• [Work required]
No pictures in the copy. Write out the listing below exactly.

# # # #

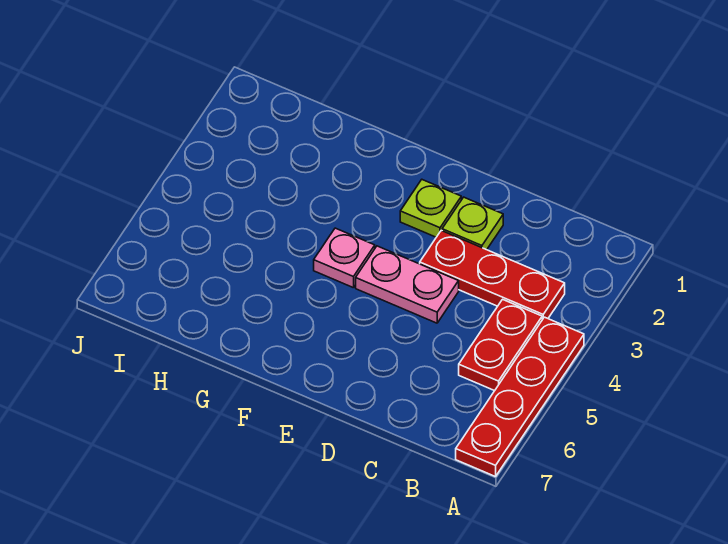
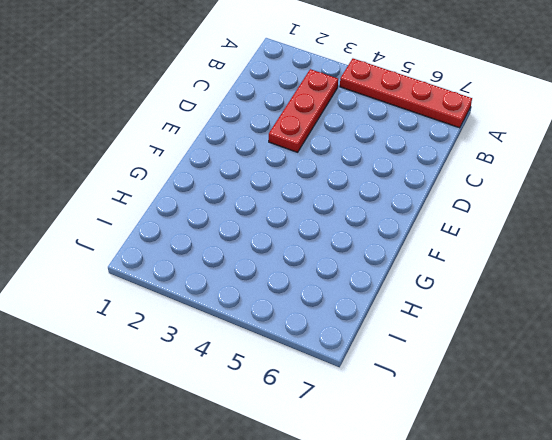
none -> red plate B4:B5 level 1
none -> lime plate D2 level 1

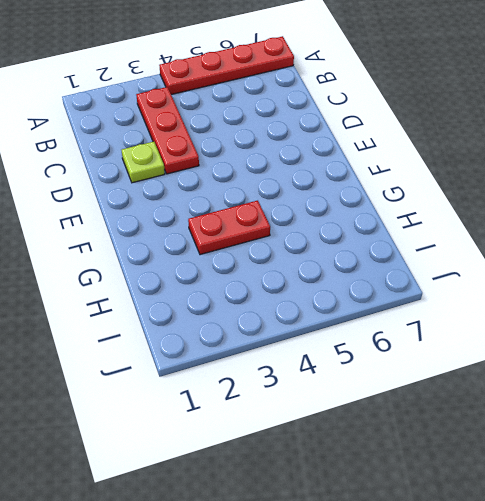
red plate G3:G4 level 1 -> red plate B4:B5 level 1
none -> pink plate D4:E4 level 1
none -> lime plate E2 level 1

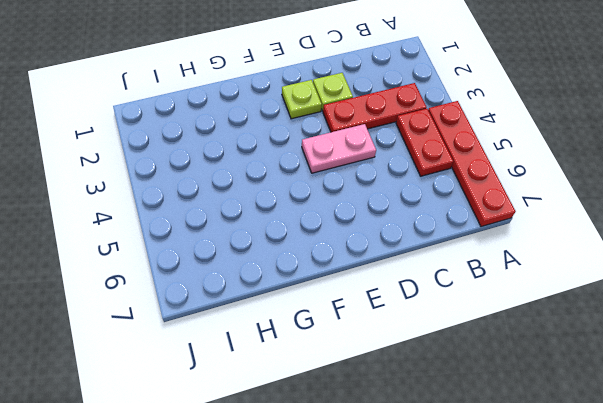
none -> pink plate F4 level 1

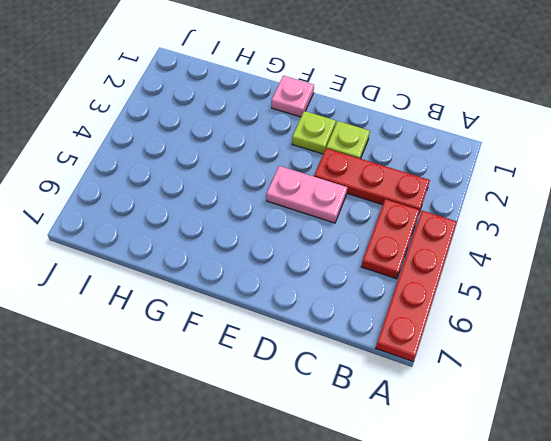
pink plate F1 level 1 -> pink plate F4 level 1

# # # #

• [Task result]
none -> red plate B4:B5 level 1
none -> lime plate D2 level 1

red plate G3:G4 level 1 -> red plate B4:B5 level 1
none -> pink plate D4:E4 level 1
none -> lime plate E2 level 1

none -> pink plate F4 level 1

pink plate F1 level 1 -> pink plate F4 level 1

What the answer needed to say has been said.